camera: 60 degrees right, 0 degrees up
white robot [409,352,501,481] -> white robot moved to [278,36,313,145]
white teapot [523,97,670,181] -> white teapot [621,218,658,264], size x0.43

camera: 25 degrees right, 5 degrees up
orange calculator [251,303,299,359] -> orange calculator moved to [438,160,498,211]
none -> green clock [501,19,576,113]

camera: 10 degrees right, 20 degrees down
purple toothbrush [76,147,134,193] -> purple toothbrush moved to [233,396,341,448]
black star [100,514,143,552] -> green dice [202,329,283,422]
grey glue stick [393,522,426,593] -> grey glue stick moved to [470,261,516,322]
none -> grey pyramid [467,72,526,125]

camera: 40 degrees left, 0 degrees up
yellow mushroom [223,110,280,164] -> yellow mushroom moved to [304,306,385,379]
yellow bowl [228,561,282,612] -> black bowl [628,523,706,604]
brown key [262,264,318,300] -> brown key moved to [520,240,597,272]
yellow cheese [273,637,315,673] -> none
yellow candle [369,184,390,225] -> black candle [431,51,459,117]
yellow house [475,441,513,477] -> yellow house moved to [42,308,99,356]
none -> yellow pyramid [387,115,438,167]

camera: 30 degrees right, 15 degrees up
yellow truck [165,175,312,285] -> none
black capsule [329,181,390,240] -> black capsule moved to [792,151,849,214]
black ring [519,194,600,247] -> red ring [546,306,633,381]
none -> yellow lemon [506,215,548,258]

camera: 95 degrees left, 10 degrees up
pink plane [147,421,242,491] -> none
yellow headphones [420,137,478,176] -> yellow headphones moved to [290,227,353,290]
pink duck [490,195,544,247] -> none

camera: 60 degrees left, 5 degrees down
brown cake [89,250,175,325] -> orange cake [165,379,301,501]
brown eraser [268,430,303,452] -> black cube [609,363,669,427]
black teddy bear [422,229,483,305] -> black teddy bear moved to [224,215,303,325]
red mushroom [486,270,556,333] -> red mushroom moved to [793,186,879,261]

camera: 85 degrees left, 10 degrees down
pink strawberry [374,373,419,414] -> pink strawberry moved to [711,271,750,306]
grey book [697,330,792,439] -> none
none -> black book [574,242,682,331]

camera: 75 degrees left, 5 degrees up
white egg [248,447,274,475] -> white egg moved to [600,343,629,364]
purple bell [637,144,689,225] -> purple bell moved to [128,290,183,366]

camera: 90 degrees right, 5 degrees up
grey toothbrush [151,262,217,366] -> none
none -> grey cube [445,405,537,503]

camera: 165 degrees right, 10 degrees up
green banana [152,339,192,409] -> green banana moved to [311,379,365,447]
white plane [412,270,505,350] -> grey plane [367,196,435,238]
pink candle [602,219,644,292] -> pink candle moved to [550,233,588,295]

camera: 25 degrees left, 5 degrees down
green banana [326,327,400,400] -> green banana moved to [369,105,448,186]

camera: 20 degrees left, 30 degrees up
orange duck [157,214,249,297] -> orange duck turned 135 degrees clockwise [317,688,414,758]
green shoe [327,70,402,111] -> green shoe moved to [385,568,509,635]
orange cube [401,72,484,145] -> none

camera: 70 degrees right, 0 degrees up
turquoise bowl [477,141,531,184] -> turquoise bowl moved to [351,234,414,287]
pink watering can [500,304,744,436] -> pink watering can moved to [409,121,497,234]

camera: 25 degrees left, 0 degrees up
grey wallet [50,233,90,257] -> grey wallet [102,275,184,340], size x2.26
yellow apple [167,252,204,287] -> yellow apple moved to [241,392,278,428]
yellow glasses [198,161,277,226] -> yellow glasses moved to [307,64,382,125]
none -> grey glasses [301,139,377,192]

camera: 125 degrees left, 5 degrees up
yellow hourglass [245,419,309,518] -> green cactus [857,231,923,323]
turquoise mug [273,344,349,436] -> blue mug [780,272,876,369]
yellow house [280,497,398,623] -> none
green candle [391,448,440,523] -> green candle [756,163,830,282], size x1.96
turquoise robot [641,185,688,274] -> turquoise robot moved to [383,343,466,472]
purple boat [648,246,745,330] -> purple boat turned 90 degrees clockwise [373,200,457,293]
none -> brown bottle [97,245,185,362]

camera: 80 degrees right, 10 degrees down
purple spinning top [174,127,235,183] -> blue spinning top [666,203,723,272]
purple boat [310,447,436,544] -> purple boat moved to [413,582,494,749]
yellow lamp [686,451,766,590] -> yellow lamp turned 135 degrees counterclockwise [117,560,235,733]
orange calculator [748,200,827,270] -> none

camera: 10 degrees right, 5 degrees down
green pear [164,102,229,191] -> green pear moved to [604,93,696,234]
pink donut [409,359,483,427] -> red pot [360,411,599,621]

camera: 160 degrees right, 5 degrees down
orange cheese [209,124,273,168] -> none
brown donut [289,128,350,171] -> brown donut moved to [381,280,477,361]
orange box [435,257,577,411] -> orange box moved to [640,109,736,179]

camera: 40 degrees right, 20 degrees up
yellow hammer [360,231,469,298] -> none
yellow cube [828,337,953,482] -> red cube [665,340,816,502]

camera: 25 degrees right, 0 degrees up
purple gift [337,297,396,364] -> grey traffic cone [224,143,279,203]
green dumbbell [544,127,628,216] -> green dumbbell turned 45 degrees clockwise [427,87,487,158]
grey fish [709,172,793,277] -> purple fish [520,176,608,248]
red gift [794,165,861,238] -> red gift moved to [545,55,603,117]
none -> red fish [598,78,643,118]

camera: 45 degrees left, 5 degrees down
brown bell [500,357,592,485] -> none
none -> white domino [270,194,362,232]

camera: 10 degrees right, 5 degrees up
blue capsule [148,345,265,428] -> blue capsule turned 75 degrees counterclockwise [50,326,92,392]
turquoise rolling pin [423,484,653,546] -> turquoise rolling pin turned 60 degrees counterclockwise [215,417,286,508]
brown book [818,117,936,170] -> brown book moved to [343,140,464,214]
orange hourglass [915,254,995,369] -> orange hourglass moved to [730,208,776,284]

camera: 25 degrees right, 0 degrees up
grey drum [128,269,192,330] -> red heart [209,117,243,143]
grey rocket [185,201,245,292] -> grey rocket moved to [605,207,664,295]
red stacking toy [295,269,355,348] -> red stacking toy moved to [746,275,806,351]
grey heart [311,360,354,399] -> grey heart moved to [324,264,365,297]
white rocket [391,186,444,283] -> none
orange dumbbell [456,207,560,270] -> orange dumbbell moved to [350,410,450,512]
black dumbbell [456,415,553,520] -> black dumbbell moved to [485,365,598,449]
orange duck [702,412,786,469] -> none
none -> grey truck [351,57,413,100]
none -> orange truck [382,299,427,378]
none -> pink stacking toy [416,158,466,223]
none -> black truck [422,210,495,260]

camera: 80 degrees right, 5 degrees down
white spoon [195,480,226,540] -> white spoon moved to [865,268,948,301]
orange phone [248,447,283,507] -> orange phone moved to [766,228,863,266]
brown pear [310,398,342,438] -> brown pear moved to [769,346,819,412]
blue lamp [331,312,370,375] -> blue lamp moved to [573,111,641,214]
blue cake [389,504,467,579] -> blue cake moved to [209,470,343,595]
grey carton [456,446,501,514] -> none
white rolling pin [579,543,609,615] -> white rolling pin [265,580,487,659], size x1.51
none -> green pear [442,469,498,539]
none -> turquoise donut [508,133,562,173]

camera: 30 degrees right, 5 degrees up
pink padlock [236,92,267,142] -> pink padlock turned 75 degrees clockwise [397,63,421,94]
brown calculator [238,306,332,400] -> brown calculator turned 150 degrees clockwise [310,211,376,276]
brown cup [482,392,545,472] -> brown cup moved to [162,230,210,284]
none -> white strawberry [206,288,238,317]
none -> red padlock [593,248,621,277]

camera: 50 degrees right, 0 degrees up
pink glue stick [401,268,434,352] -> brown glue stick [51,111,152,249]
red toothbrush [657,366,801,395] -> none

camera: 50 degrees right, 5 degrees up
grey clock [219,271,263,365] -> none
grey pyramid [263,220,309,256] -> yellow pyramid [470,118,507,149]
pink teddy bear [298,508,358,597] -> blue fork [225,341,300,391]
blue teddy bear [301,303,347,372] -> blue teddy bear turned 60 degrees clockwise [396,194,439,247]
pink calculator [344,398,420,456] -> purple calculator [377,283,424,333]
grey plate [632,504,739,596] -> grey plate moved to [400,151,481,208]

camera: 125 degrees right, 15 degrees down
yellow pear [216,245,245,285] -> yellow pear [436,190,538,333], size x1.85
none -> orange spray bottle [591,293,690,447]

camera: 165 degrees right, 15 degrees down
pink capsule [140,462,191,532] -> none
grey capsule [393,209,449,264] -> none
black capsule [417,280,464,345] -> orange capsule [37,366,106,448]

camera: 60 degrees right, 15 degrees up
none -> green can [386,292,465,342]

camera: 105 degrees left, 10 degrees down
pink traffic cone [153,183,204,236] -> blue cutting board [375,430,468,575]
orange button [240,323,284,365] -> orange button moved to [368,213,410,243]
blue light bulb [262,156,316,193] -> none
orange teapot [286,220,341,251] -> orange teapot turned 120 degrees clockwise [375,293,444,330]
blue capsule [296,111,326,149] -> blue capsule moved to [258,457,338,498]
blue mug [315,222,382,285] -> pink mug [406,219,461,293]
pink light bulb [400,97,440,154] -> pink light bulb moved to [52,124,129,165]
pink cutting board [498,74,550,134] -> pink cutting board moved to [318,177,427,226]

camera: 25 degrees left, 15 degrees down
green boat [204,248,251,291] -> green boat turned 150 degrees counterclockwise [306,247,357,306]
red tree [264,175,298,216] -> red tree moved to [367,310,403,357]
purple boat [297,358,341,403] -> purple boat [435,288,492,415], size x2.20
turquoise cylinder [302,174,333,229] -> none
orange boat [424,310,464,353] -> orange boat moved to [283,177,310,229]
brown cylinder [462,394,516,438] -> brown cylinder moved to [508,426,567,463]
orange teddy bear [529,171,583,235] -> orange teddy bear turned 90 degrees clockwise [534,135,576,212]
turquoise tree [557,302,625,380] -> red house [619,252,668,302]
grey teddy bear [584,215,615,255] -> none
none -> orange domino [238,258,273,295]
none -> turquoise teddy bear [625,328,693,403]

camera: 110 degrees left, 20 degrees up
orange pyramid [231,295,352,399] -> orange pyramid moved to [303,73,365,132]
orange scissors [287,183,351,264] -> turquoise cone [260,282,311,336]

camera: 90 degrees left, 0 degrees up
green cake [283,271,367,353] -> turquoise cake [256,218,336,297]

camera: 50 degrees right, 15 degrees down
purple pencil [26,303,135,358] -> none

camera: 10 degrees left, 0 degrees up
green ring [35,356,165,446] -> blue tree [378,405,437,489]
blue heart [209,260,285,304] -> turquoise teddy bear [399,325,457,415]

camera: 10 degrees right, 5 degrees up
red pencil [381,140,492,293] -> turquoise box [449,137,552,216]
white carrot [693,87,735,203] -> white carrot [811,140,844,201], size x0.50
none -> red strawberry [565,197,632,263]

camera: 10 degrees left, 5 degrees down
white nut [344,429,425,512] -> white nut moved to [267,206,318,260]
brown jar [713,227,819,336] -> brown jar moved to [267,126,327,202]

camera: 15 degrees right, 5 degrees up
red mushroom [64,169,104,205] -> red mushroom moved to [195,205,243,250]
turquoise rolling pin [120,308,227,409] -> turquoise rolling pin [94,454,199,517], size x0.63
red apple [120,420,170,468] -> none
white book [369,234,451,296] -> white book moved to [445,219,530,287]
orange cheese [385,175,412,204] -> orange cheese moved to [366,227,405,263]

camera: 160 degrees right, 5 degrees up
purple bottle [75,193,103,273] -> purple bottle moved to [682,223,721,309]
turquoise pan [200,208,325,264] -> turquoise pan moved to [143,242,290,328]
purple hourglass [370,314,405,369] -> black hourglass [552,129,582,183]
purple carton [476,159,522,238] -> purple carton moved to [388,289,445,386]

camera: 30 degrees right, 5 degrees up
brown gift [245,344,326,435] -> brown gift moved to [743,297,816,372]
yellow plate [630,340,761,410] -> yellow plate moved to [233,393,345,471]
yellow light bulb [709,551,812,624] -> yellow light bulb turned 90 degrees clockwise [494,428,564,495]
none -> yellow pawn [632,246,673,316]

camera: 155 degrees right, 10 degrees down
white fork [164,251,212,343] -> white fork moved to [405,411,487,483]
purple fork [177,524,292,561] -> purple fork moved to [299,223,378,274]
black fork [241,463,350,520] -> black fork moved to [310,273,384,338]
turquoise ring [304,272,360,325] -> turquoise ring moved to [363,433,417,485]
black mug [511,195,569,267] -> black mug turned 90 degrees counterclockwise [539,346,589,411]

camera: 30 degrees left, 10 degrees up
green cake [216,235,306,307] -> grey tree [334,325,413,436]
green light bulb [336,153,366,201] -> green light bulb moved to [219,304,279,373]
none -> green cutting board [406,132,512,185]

Action item: Using only the entries above, output the line with "orange duck [702,412,786,469] -> none", the line with "pink teddy bear", and all lines between them, exactly as they stand.

Response:
orange duck [702,412,786,469] -> none
none -> grey truck [351,57,413,100]
none -> orange truck [382,299,427,378]
none -> pink stacking toy [416,158,466,223]
none -> black truck [422,210,495,260]

camera: 80 degrees right, 5 degrees down
white spoon [195,480,226,540] -> white spoon moved to [865,268,948,301]
orange phone [248,447,283,507] -> orange phone moved to [766,228,863,266]
brown pear [310,398,342,438] -> brown pear moved to [769,346,819,412]
blue lamp [331,312,370,375] -> blue lamp moved to [573,111,641,214]
blue cake [389,504,467,579] -> blue cake moved to [209,470,343,595]
grey carton [456,446,501,514] -> none
white rolling pin [579,543,609,615] -> white rolling pin [265,580,487,659], size x1.51
none -> green pear [442,469,498,539]
none -> turquoise donut [508,133,562,173]

camera: 30 degrees right, 5 degrees up
pink padlock [236,92,267,142] -> pink padlock turned 75 degrees clockwise [397,63,421,94]
brown calculator [238,306,332,400] -> brown calculator turned 150 degrees clockwise [310,211,376,276]
brown cup [482,392,545,472] -> brown cup moved to [162,230,210,284]
none -> white strawberry [206,288,238,317]
none -> red padlock [593,248,621,277]

camera: 50 degrees right, 0 degrees up
pink glue stick [401,268,434,352] -> brown glue stick [51,111,152,249]
red toothbrush [657,366,801,395] -> none

camera: 50 degrees right, 5 degrees up
grey clock [219,271,263,365] -> none
grey pyramid [263,220,309,256] -> yellow pyramid [470,118,507,149]
pink teddy bear [298,508,358,597] -> blue fork [225,341,300,391]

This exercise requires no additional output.